INFORMATION GIVEN —
--- START ---

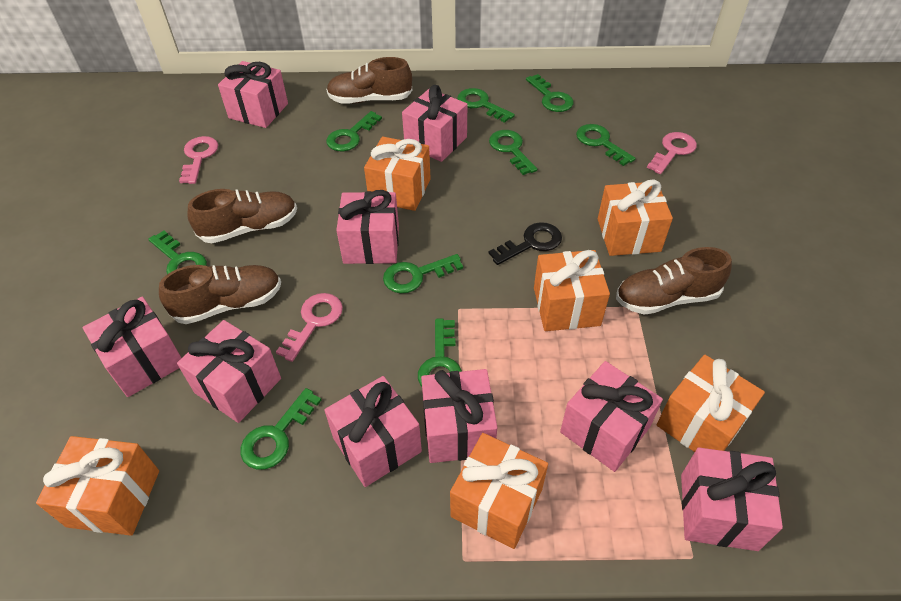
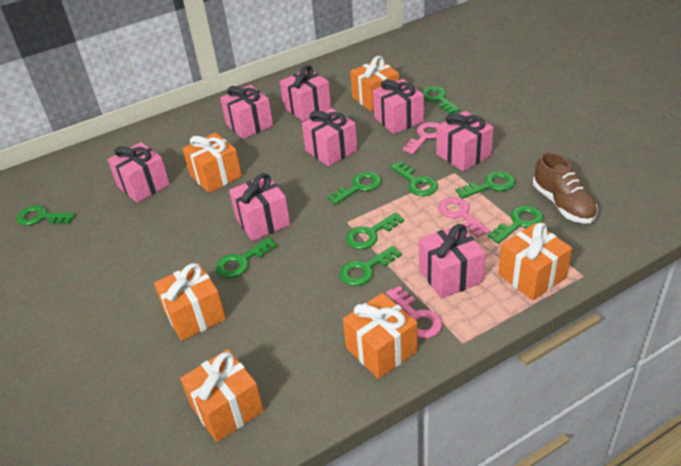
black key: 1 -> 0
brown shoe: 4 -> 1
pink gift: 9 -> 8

--- END ---
--- START ---

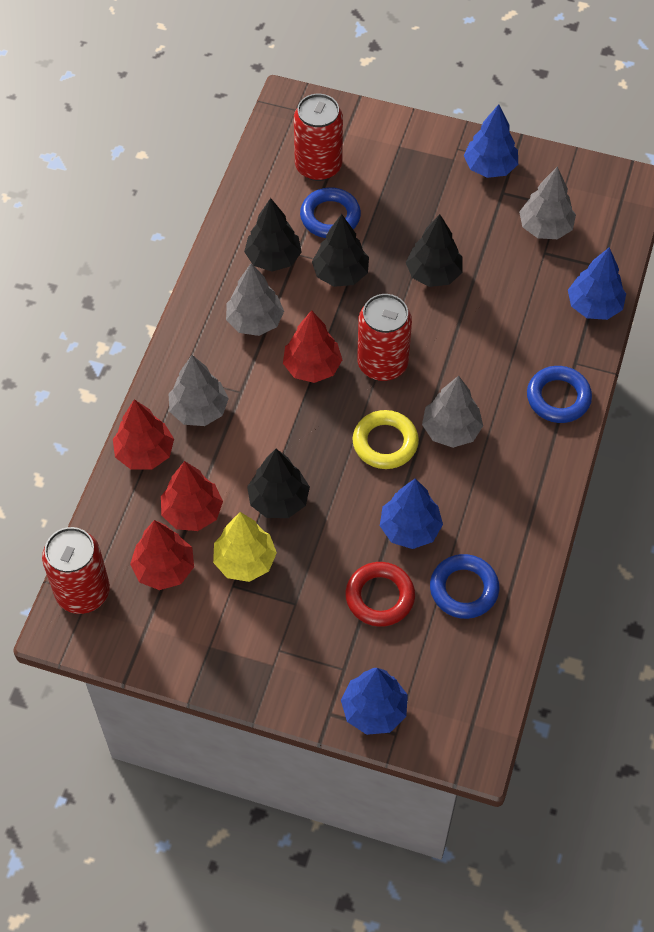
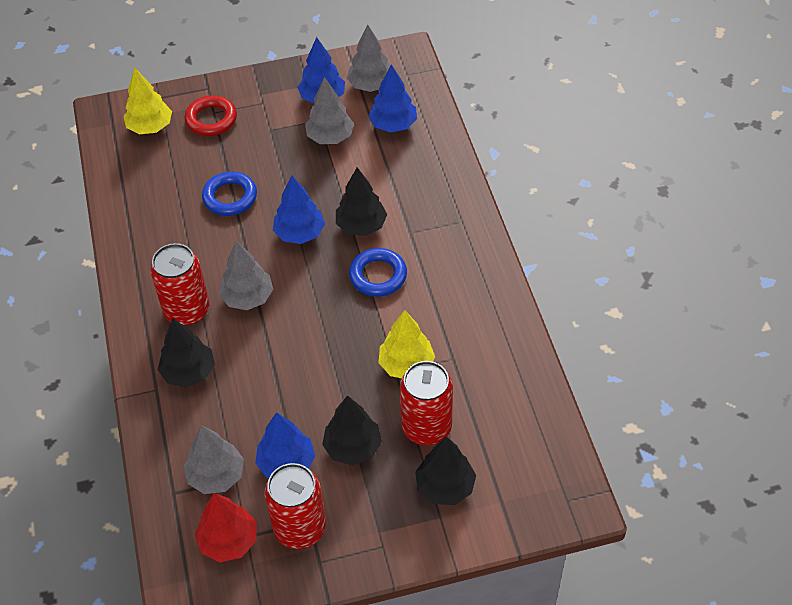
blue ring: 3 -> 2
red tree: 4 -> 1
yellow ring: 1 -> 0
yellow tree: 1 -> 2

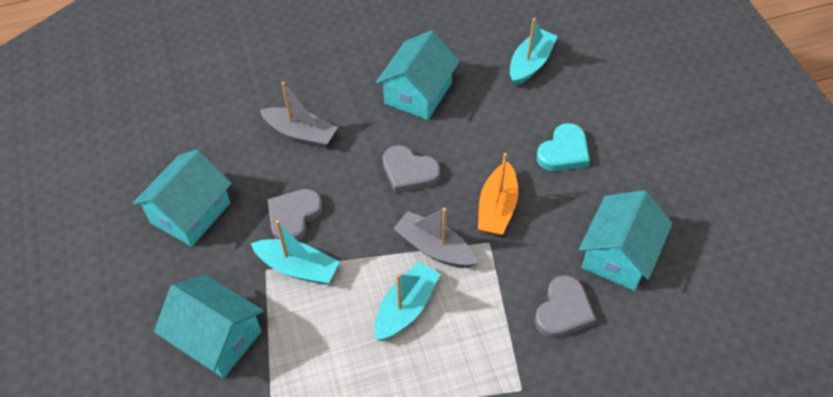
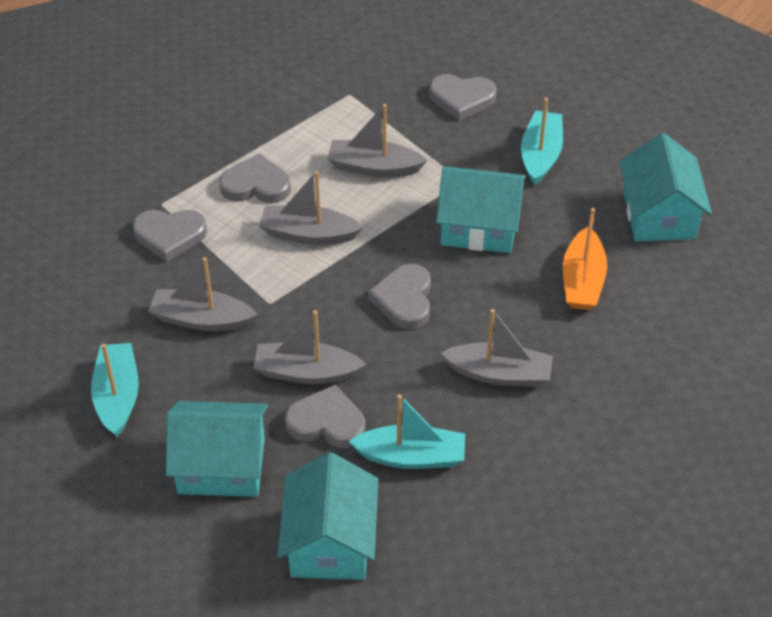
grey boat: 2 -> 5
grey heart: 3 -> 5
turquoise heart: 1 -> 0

--- END ---

WORK TO BE COMPLETED — The answer is the lines of the material above, from the one containing "yellow tree: 1 -> 2" down to the one containing "turquoise heart: 1 -> 0", given exactly and without images.

ANSWER AREA —
yellow tree: 1 -> 2

grey boat: 2 -> 5
grey heart: 3 -> 5
turquoise heart: 1 -> 0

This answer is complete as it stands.